(Records from a data source)
···

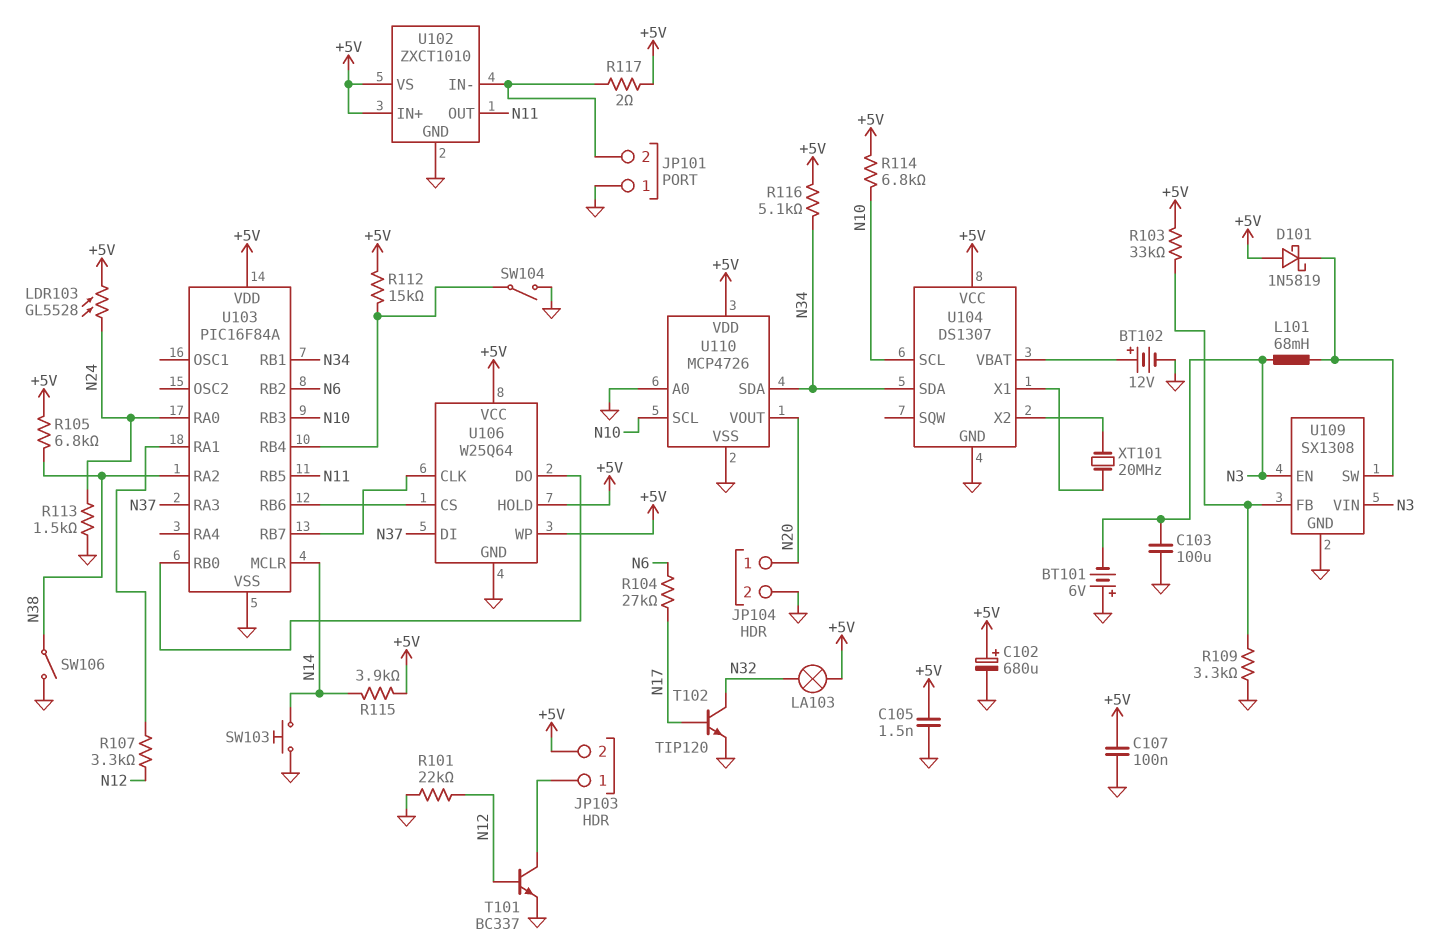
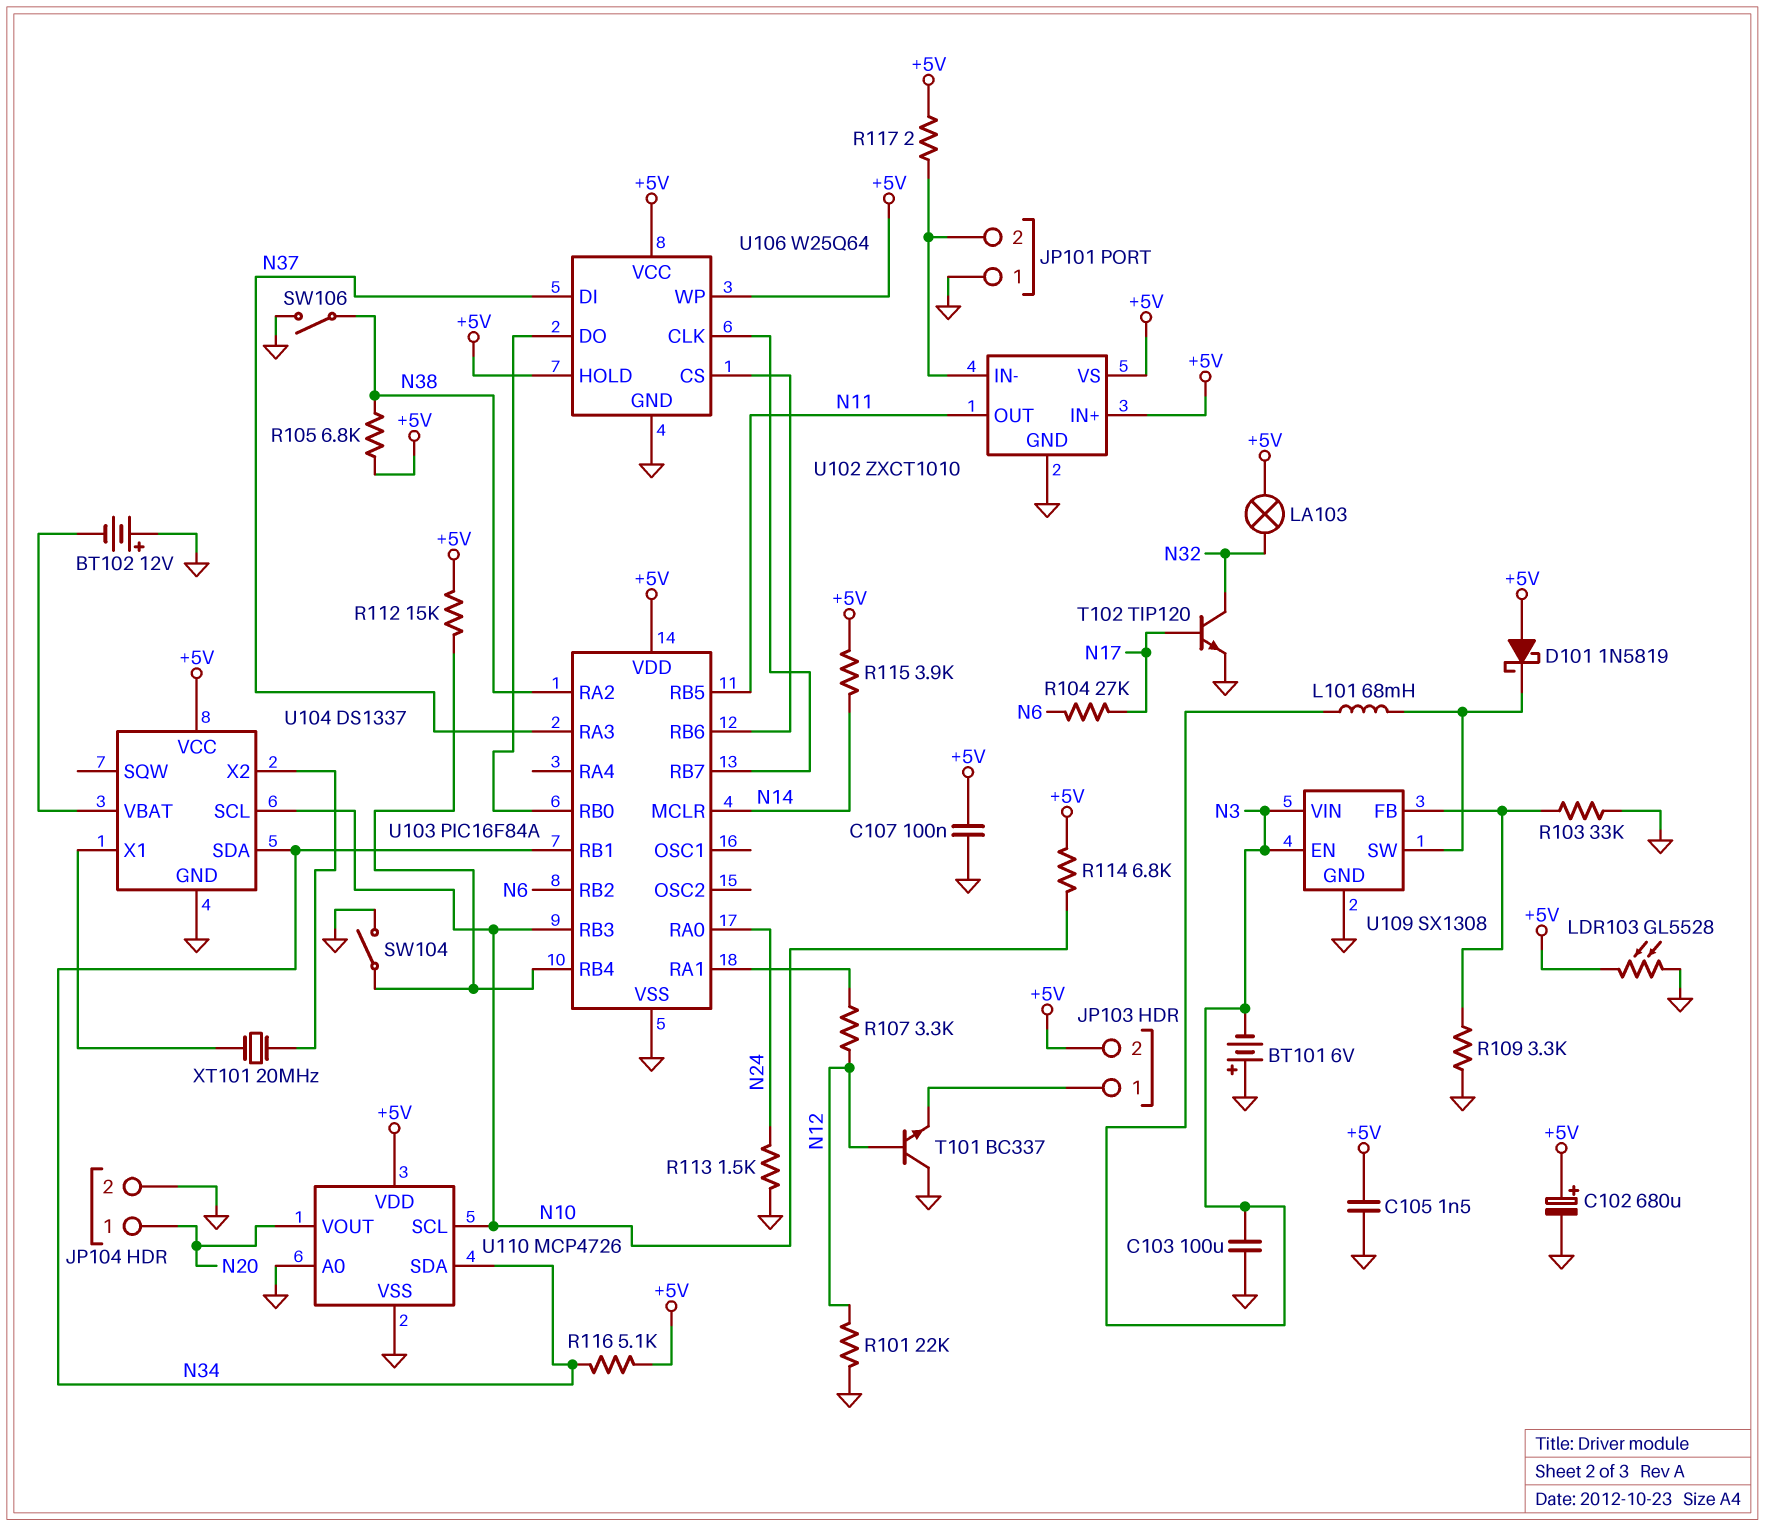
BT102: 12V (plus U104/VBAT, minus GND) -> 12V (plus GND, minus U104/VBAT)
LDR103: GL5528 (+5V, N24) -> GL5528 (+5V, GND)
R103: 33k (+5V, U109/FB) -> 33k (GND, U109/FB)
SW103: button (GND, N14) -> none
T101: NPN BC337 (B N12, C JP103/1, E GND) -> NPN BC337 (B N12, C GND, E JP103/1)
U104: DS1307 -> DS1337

···

## EXERCISE REQUIREMENTS:
A word-for-word restatement of all the lines above is needed, with the pictures omitted.

## EXERCISE RESPONSE:
BT102: 12V (plus U104/VBAT, minus GND) -> 12V (plus GND, minus U104/VBAT)
LDR103: GL5528 (+5V, N24) -> GL5528 (+5V, GND)
R103: 33k (+5V, U109/FB) -> 33k (GND, U109/FB)
SW103: button (GND, N14) -> none
T101: NPN BC337 (B N12, C JP103/1, E GND) -> NPN BC337 (B N12, C GND, E JP103/1)
U104: DS1307 -> DS1337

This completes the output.